**YOUR ASSIGNMENT:** Please copy the records exactly as they appear, with all pictures left out.

Spatial reasoning data
──────────────────────────────

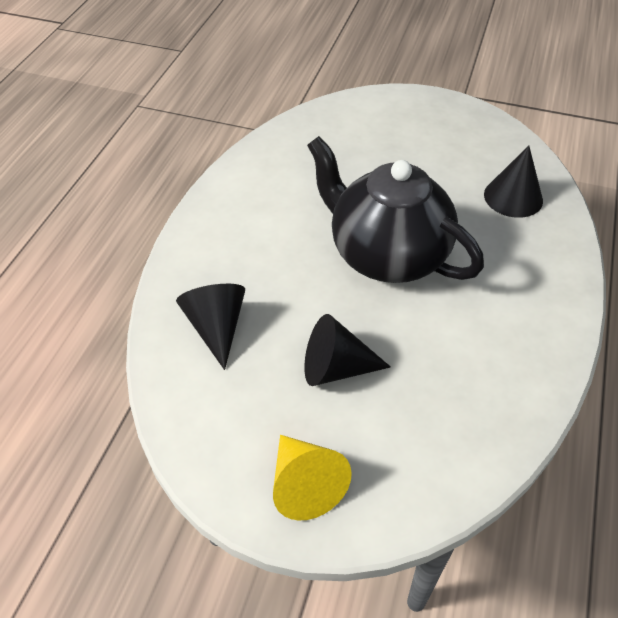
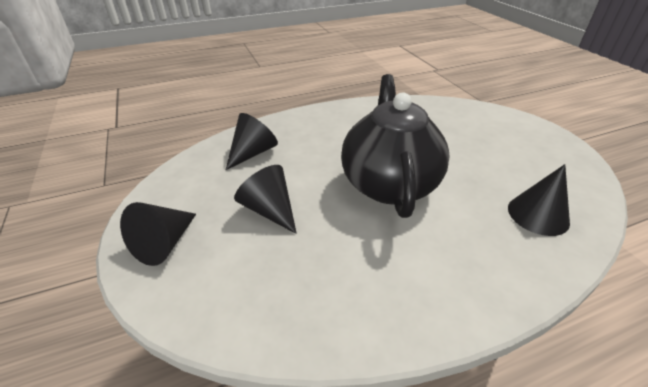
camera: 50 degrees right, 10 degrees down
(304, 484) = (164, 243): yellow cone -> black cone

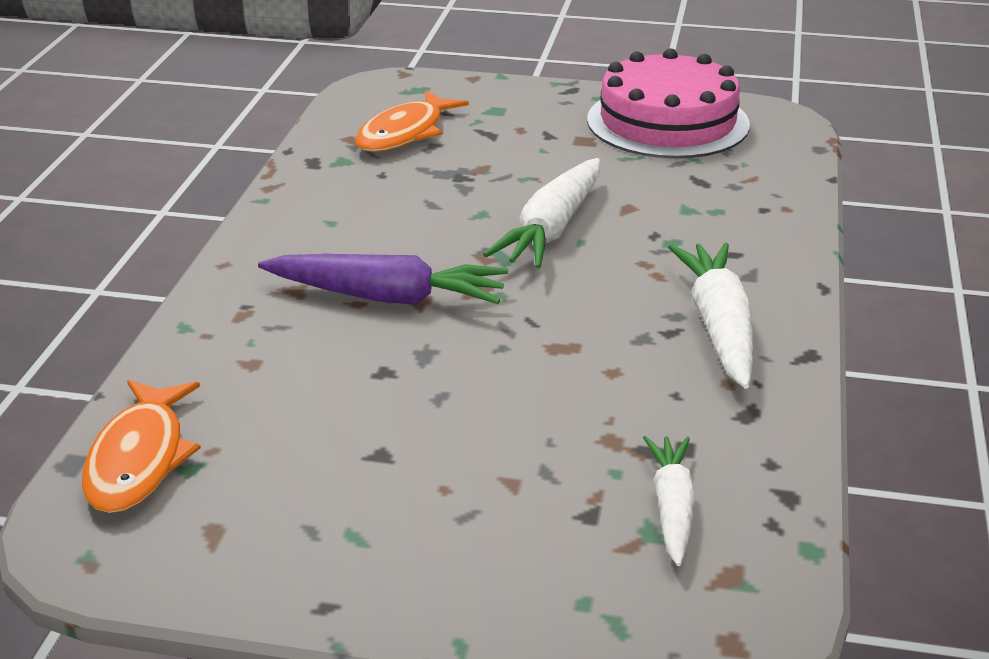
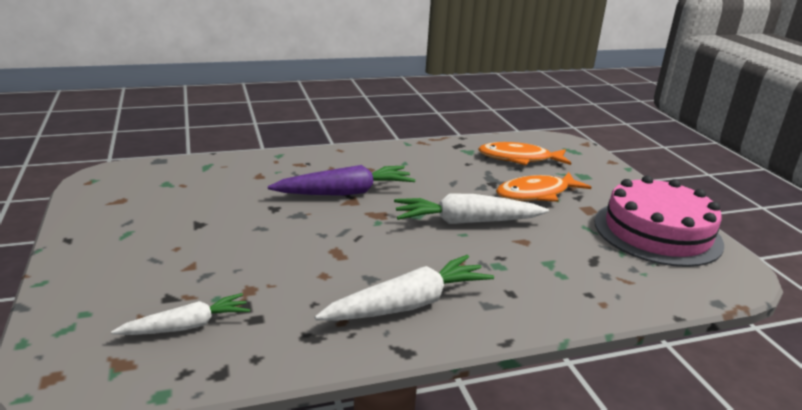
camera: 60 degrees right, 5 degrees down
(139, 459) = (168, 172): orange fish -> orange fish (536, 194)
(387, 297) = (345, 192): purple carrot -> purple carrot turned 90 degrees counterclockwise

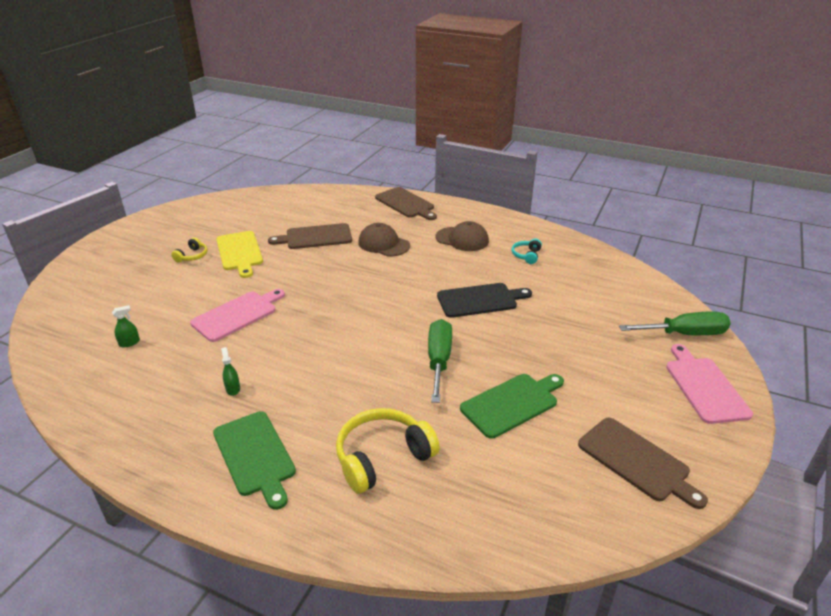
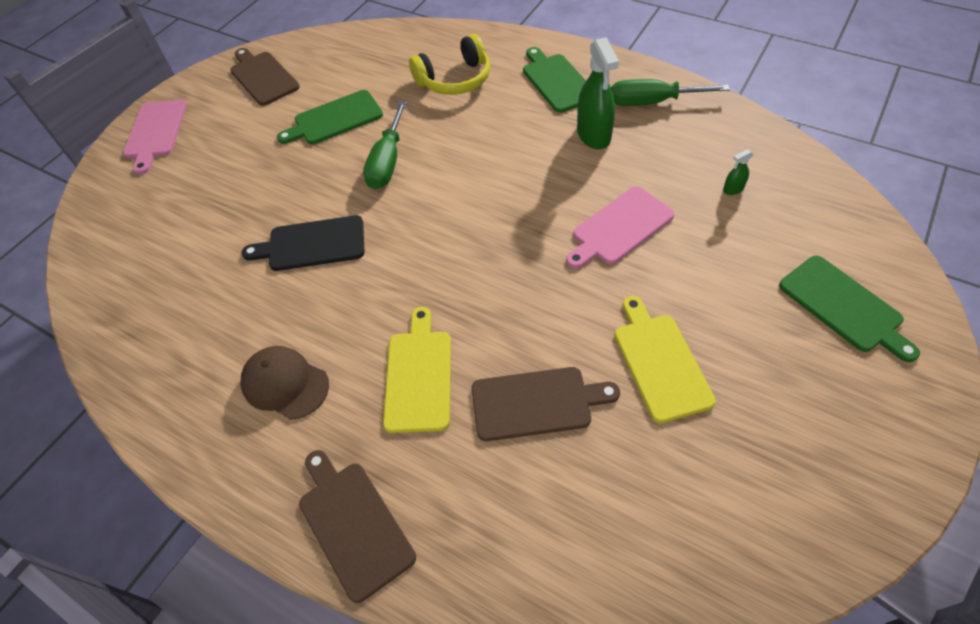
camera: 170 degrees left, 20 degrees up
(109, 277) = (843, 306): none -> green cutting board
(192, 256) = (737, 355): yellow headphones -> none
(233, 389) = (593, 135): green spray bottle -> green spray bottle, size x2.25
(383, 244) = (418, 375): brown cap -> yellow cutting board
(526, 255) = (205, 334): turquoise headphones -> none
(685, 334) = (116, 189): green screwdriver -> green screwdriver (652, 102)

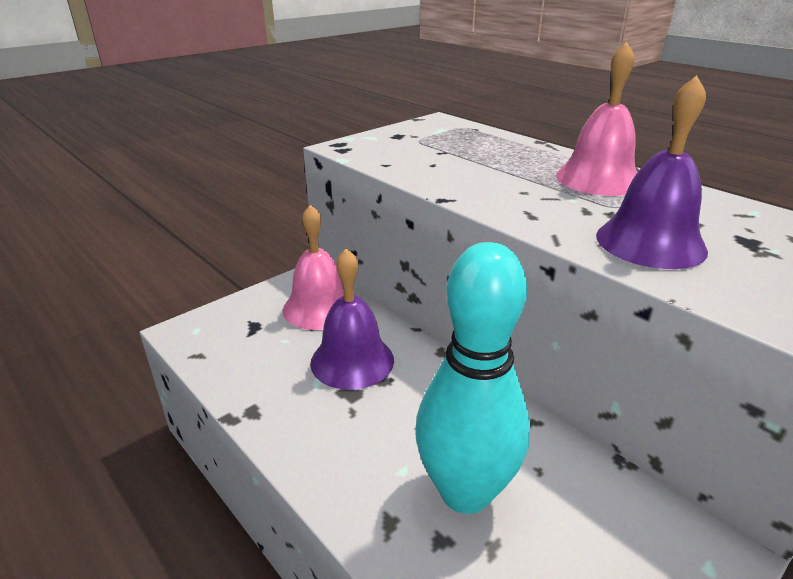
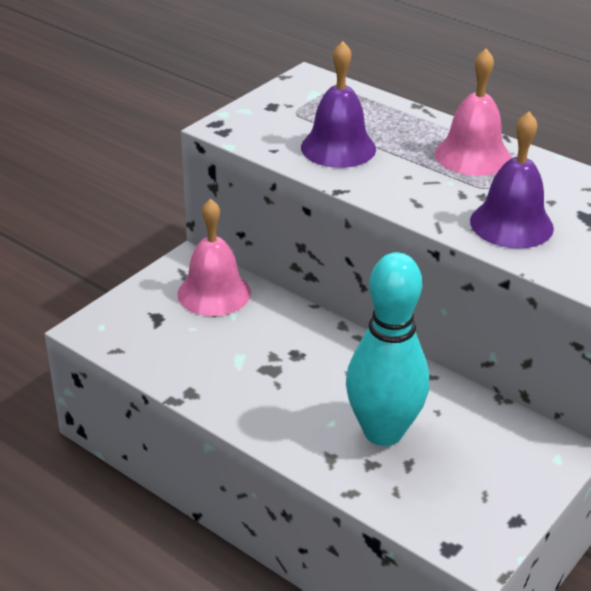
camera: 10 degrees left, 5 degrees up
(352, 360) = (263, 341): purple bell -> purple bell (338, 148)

──────────────────────────────

**TASK ANSWER:**
camera: 50 degrees right, 10 degrees down
(304, 484) = (164, 243): yellow cone -> black cone

camera: 60 degrees right, 5 degrees down
(139, 459) = (168, 172): orange fish -> orange fish (536, 194)
(387, 297) = (345, 192): purple carrot -> purple carrot turned 90 degrees counterclockwise

camera: 170 degrees left, 20 degrees up
(109, 277) = (843, 306): none -> green cutting board
(192, 256) = (737, 355): yellow headphones -> none
(233, 389) = (593, 135): green spray bottle -> green spray bottle, size x2.25
(383, 244) = (418, 375): brown cap -> yellow cutting board
(526, 255) = (205, 334): turquoise headphones -> none
(685, 334) = (116, 189): green screwdriver -> green screwdriver (652, 102)

camera: 10 degrees left, 5 degrees up
(352, 360) = (263, 341): purple bell -> purple bell (338, 148)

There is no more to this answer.